→ **DO THIS**:
Return the text of each entry below as a JSON list of strings, one string per line, with blank lines left out.
** START RECORDS FOR PROCESSING **
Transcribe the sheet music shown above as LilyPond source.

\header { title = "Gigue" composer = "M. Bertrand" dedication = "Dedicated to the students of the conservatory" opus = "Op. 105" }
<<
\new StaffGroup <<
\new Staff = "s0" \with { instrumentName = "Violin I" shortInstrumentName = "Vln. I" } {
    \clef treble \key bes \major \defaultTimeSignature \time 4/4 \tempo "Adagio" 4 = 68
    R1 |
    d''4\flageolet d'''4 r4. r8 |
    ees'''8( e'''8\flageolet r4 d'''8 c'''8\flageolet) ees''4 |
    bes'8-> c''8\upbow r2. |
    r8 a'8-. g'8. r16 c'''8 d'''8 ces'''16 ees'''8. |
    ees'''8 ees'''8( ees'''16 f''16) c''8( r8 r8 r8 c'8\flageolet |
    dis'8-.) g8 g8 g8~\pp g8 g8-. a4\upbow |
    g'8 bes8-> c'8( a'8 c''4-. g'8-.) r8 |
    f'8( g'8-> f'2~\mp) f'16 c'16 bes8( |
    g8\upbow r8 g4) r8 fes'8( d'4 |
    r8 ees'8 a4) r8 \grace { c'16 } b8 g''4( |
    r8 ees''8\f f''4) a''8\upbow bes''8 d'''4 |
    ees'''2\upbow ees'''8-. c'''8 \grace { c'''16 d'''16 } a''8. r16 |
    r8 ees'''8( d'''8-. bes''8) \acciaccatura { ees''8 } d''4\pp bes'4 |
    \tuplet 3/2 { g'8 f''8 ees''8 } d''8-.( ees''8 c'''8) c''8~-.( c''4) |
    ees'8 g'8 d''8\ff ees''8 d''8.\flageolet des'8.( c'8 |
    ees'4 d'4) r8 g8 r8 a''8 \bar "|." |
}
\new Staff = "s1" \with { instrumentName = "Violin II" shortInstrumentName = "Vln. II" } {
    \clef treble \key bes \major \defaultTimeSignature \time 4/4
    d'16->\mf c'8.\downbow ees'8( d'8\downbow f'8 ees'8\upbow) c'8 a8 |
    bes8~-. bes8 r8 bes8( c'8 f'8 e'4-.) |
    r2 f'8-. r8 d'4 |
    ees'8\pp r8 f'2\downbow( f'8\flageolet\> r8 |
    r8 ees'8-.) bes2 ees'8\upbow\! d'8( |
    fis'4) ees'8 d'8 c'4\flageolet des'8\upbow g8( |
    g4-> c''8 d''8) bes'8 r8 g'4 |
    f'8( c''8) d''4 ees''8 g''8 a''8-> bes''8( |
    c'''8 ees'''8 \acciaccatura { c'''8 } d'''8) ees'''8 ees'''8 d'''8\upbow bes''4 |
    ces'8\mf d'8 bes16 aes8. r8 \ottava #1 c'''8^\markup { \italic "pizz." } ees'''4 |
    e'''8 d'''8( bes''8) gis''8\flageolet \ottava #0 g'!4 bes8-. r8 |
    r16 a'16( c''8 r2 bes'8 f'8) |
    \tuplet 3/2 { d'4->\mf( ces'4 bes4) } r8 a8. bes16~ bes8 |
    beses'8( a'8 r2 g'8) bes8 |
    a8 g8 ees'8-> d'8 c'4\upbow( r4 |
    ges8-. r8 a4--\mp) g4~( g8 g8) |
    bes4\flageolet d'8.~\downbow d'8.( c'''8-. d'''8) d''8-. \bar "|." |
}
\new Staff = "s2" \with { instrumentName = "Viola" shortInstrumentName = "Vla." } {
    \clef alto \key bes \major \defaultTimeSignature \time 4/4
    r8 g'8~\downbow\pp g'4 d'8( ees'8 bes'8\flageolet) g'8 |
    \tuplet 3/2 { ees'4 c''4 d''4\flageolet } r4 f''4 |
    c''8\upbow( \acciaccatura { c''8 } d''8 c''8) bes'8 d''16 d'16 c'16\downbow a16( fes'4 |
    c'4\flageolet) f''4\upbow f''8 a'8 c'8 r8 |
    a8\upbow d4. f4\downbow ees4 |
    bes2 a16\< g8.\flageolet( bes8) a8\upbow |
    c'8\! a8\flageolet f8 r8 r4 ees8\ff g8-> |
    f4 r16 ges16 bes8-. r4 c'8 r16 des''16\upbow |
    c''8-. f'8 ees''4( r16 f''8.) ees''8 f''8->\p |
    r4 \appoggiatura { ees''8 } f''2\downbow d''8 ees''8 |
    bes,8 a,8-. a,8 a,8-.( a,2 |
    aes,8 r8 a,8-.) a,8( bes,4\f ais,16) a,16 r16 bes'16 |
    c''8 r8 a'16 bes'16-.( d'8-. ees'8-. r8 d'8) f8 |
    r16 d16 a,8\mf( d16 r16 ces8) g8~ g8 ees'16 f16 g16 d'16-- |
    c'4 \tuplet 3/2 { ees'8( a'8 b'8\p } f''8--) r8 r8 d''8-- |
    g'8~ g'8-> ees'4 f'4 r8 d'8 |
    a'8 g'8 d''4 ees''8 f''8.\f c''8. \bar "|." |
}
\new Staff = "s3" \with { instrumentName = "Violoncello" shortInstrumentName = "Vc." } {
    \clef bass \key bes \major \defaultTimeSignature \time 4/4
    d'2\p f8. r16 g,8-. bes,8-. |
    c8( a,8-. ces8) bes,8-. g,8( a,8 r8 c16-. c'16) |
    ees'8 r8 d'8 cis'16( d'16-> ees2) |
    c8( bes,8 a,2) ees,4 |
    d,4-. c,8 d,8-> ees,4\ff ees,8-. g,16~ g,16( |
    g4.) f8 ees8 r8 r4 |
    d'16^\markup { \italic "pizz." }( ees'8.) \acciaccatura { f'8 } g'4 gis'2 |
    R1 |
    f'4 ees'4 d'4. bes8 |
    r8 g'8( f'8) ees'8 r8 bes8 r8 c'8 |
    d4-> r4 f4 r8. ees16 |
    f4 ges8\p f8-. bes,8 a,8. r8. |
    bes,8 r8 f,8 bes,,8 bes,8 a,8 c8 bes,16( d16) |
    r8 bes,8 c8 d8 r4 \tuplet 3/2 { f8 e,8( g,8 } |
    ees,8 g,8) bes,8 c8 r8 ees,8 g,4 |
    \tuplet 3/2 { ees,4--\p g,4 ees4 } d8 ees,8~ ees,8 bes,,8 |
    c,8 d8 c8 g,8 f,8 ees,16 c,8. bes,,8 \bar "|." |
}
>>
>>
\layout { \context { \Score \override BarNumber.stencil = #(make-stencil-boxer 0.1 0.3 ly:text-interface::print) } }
** END RECORDS FOR PROCESSING **
→ **ANSWER BELOW**:
[
  "Transcribe the sheet music shown above as LilyPond source.",
  "\\header { title = \"Gigue\" composer = \"M. Bertrand\" dedication = \"Dedicated to the students of the conservatory\" opus = \"Op. 105\" }",
  "<<",
  "\\new StaffGroup <<",
  "\\new Staff = \"s0\" \\with { instrumentName = \"Violin I\" shortInstrumentName = \"Vln. I\" } {",
  "    \\clef treble \\key bes \\major \\defaultTimeSignature \\time 4/4 \\tempo \"Adagio\" 4 = 68",
  "    R1 |",
  "    d''4\\flageolet d'''4 r4. r8 |",
  "    ees'''8( e'''8\\flageolet r4 d'''8 c'''8\\flageolet) ees''4 |",
  "    bes'8-> c''8\\upbow r2. |",
  "    r8 a'8-. g'8. r16 c'''8 d'''8 ces'''16 ees'''8. |",
  "    ees'''8 ees'''8( ees'''16 f''16) c''8( r8 r8 r8 c'8\\flageolet |",
  "    dis'8-.) g8 g8 g8~\\pp g8 g8-. a4\\upbow |",
  "    g'8 bes8-> c'8( a'8 c''4-. g'8-.) r8 |",
  "    f'8( g'8-> f'2~\\mp) f'16 c'16 bes8( |",
  "    g8\\upbow r8 g4) r8 fes'8( d'4 |",
  "    r8 ees'8 a4) r8 \\grace { c'16 } b8 g''4( |",
  "    r8 ees''8\\f f''4) a''8\\upbow bes''8 d'''4 |",
  "    ees'''2\\upbow ees'''8-. c'''8 \\grace { c'''16 d'''16 } a''8. r16 |",
  "    r8 ees'''8( d'''8-. bes''8) \\acciaccatura { ees''8 } d''4\\pp bes'4 |",
  "    \\tuplet 3/2 { g'8 f''8 ees''8 } d''8-.( ees''8 c'''8) c''8~-.( c''4) |",
  "    ees'8 g'8 d''8\\ff ees''8 d''8.\\flageolet des'8.( c'8 |",
  "    ees'4 d'4) r8 g8 r8 a''8 \\bar \"|.\" |",
  "}",
  "\\new Staff = \"s1\" \\with { instrumentName = \"Violin II\" shortInstrumentName = \"Vln. II\" } {",
  "    \\clef treble \\key bes \\major \\defaultTimeSignature \\time 4/4",
  "    d'16->\\mf c'8.\\downbow ees'8( d'8\\downbow f'8 ees'8\\upbow) c'8 a8 |",
  "    bes8~-. bes8 r8 bes8( c'8 f'8 e'4-.) |",
  "    r2 f'8-. r8 d'4 |",
  "    ees'8\\pp r8 f'2\\downbow( f'8\\flageolet\\> r8 |",
  "    r8 ees'8-.) bes2 ees'8\\upbow\\! d'8( |",
  "    fis'4) ees'8 d'8 c'4\\flageolet des'8\\upbow g8( |",
  "    g4-> c''8 d''8) bes'8 r8 g'4 |",
  "    f'8( c''8) d''4 ees''8 g''8 a''8-> bes''8( |",
  "    c'''8 ees'''8 \\acciaccatura { c'''8 } d'''8) ees'''8 ees'''8 d'''8\\upbow bes''4 |",
  "    ces'8\\mf d'8 bes16 aes8. r8 \\ottava #1 c'''8^\\markup { \\italic \"pizz.\" } ees'''4 |",
  "    e'''8 d'''8( bes''8) gis''8\\flageolet \\ottava #0 g'!4 bes8-. r8 |",
  "    r16 a'16( c''8 r2 bes'8 f'8) |",
  "    \\tuplet 3/2 { d'4->\\mf( ces'4 bes4) } r8 a8. bes16~ bes8 |",
  "    beses'8( a'8 r2 g'8) bes8 |",
  "    a8 g8 ees'8-> d'8 c'4\\upbow( r4 |",
  "    ges8-. r8 a4--\\mp) g4~( g8 g8) |",
  "    bes4\\flageolet d'8.~\\downbow d'8.( c'''8-. d'''8) d''8-. \\bar \"|.\" |",
  "}",
  "\\new Staff = \"s2\" \\with { instrumentName = \"Viola\" shortInstrumentName = \"Vla.\" } {",
  "    \\clef alto \\key bes \\major \\defaultTimeSignature \\time 4/4",
  "    r8 g'8~\\downbow\\pp g'4 d'8( ees'8 bes'8\\flageolet) g'8 |",
  "    \\tuplet 3/2 { ees'4 c''4 d''4\\flageolet } r4 f''4 |",
  "    c''8\\upbow( \\acciaccatura { c''8 } d''8 c''8) bes'8 d''16 d'16 c'16\\downbow a16( fes'4 |",
  "    c'4\\flageolet) f''4\\upbow f''8 a'8 c'8 r8 |",
  "    a8\\upbow d4. f4\\downbow ees4 |",
  "    bes2 a16\\< g8.\\flageolet( bes8) a8\\upbow |",
  "    c'8\\! a8\\flageolet f8 r8 r4 ees8\\ff g8-> |",
  "    f4 r16 ges16 bes8-. r4 c'8 r16 des''16\\upbow |",
  "    c''8-. f'8 ees''4( r16 f''8.) ees''8 f''8->\\p |",
  "    r4 \\appoggiatura { ees''8 } f''2\\downbow d''8 ees''8 |",
  "    bes,8 a,8-. a,8 a,8-.( a,2 |",
  "    aes,8 r8 a,8-.) a,8( bes,4\\f ais,16) a,16 r16 bes'16 |",
  "    c''8 r8 a'16 bes'16-.( d'8-. ees'8-. r8 d'8) f8 |",
  "    r16 d16 a,8\\mf( d16 r16 ces8) g8~ g8 ees'16 f16 g16 d'16-- |",
  "    c'4 \\tuplet 3/2 { ees'8( a'8 b'8\\p } f''8--) r8 r8 d''8-- |",
  "    g'8~ g'8-> ees'4 f'4 r8 d'8 |",
  "    a'8 g'8 d''4 ees''8 f''8.\\f c''8. \\bar \"|.\" |",
  "}",
  "\\new Staff = \"s3\" \\with { instrumentName = \"Violoncello\" shortInstrumentName = \"Vc.\" } {",
  "    \\clef bass \\key bes \\major \\defaultTimeSignature \\time 4/4",
  "    d'2\\p f8. r16 g,8-. bes,8-. |",
  "    c8( a,8-. ces8) bes,8-. g,8( a,8 r8 c16-. c'16) |",
  "    ees'8 r8 d'8 cis'16( d'16-> ees2) |",
  "    c8( bes,8 a,2) ees,4 |",
  "    d,4-. c,8 d,8-> ees,4\\ff ees,8-. g,16~ g,16( |",
  "    g4.) f8 ees8 r8 r4 |",
  "    d'16^\\markup { \\italic \"pizz.\" }( ees'8.) \\acciaccatura { f'8 } g'4 gis'2 |",
  "    R1 |",
  "    f'4 ees'4 d'4. bes8 |",
  "    r8 g'8( f'8) ees'8 r8 bes8 r8 c'8 |",
  "    d4-> r4 f4 r8. ees16 |",
  "    f4 ges8\\p f8-. bes,8 a,8. r8. |",
  "    bes,8 r8 f,8 bes,,8 bes,8 a,8 c8 bes,16( d16) |",
  "    r8 bes,8 c8 d8 r4 \\tuplet 3/2 { f8 e,8( g,8 } |",
  "    ees,8 g,8) bes,8 c8 r8 ees,8 g,4 |",
  "    \\tuplet 3/2 { ees,4--\\p g,4 ees4 } d8 ees,8~ ees,8 bes,,8 |",
  "    c,8 d8 c8 g,8 f,8 ees,16 c,8. bes,,8 \\bar \"|.\" |",
  "}",
  ">>",
  ">>",
  "\\layout { \\context { \\Score \\override BarNumber.stencil = #(make-stencil-boxer 0.1 0.3 ly:text-interface::print) } }"
]